----- Listed entries
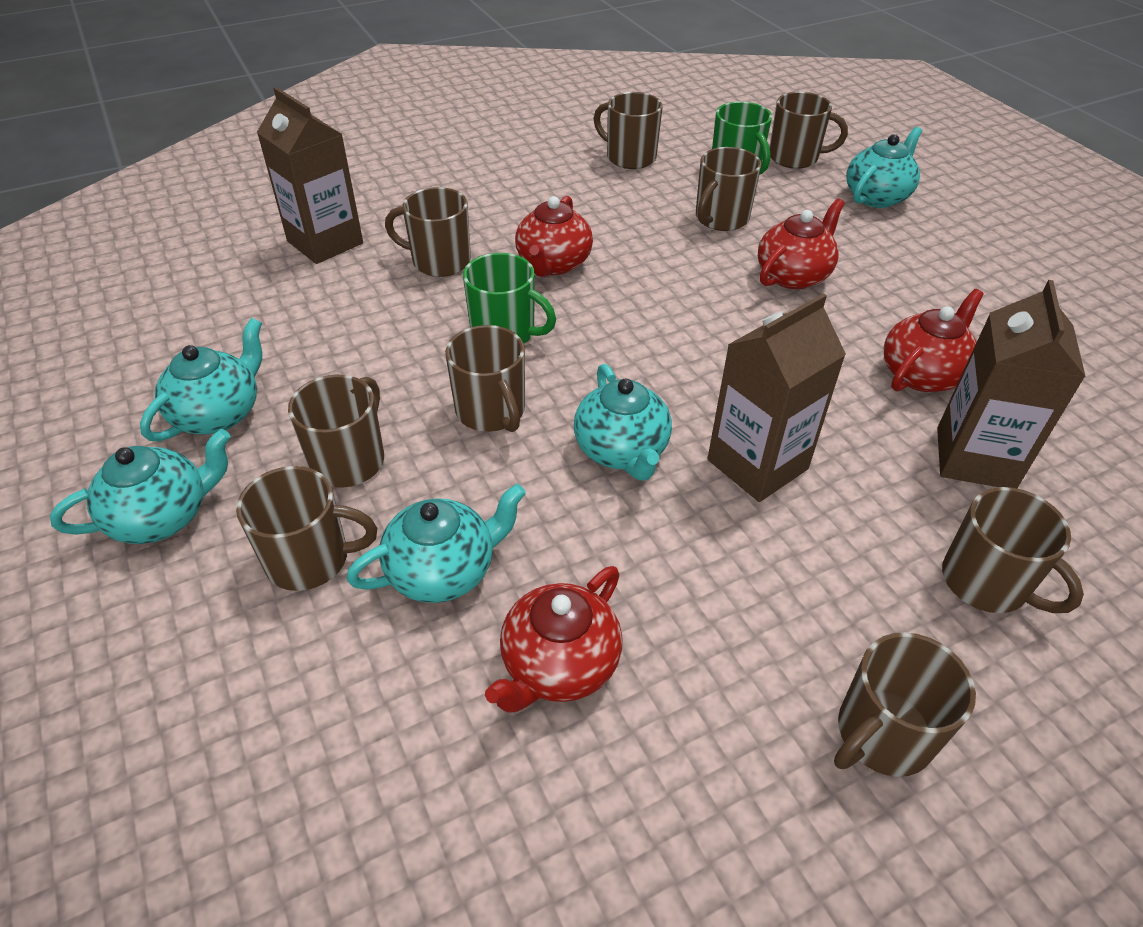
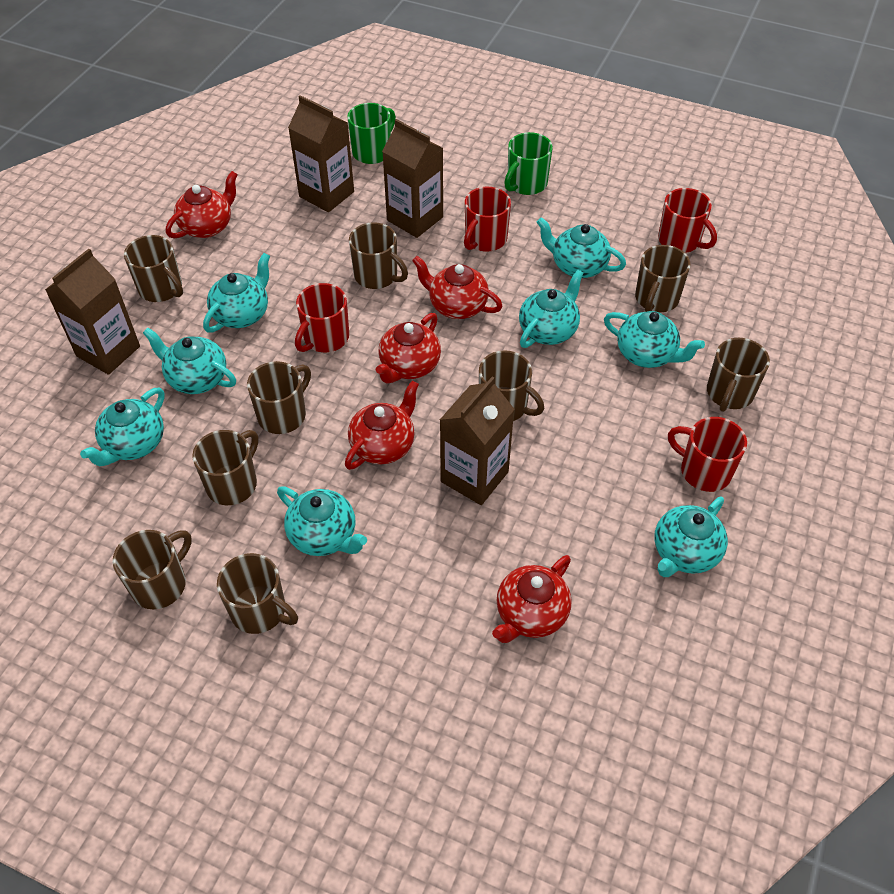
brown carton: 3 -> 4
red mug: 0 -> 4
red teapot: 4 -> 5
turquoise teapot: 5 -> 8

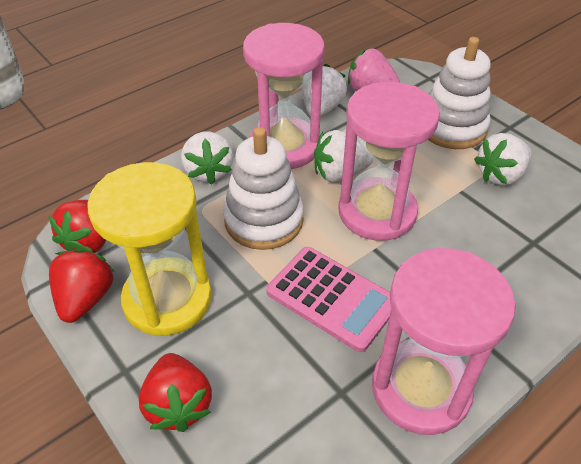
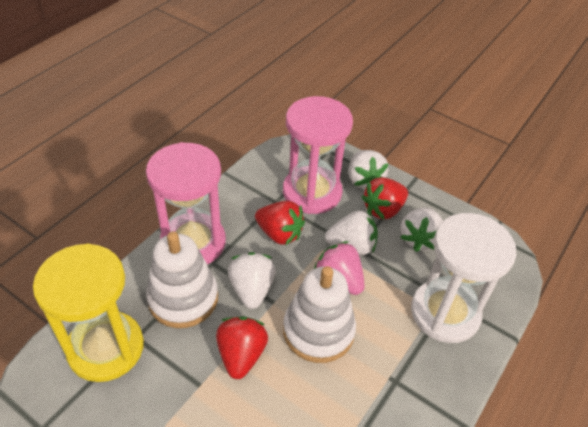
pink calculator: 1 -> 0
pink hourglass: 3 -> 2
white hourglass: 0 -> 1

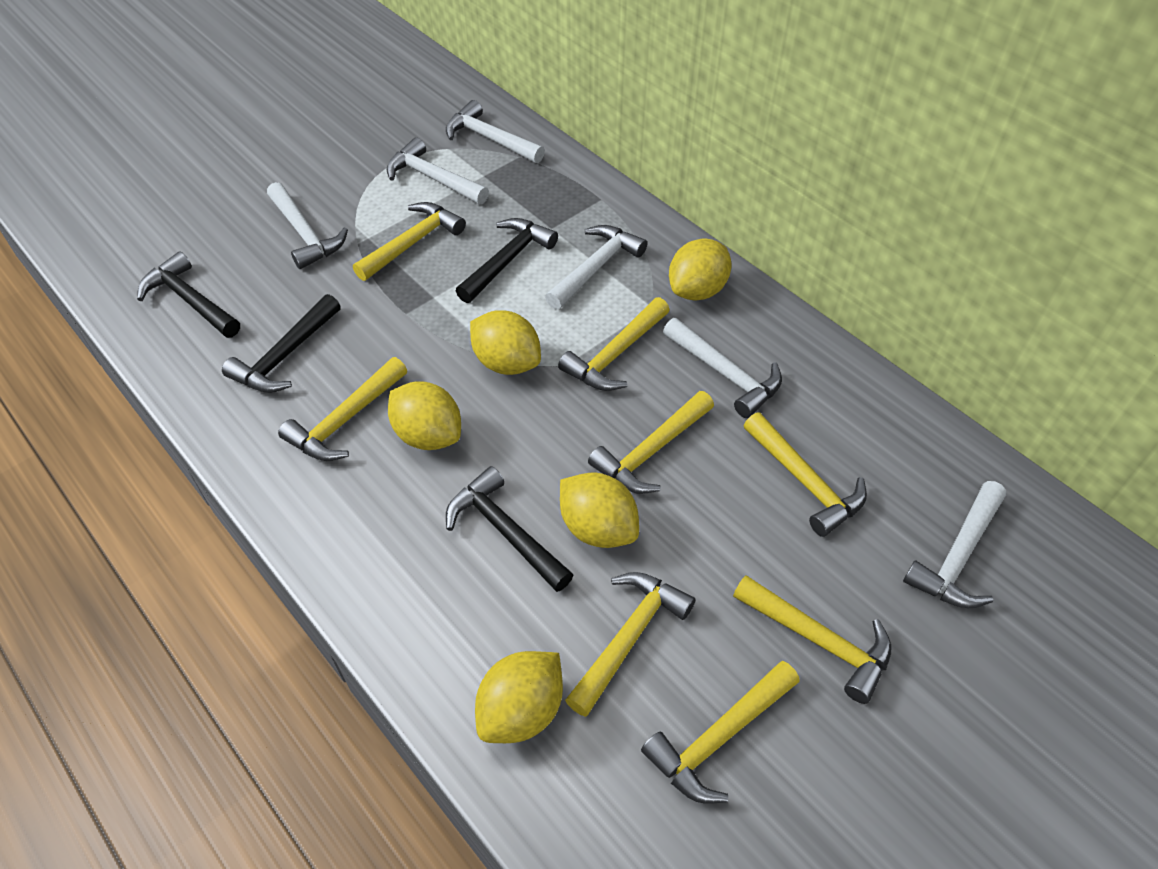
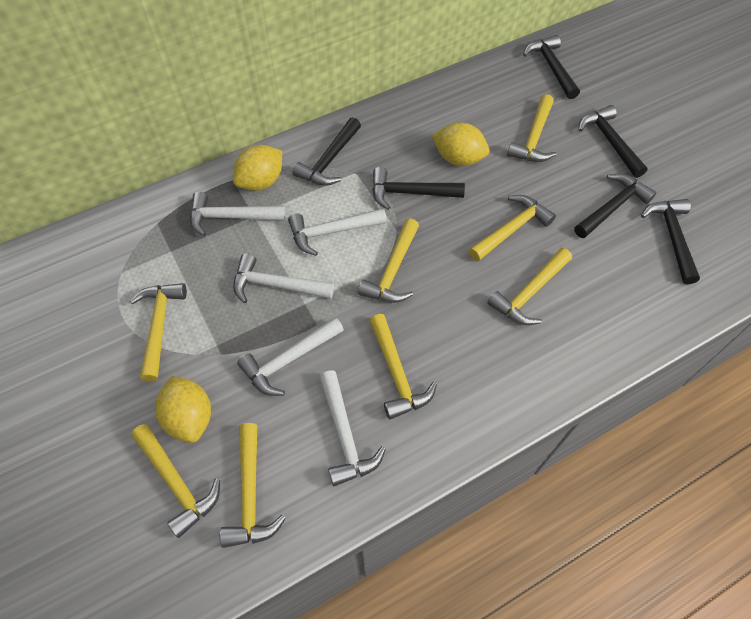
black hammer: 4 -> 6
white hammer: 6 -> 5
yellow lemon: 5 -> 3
----------
**Exercise brief:** Say how many lines in the listing above hold "hourglass". Give the number only.

**Problem solution:** 2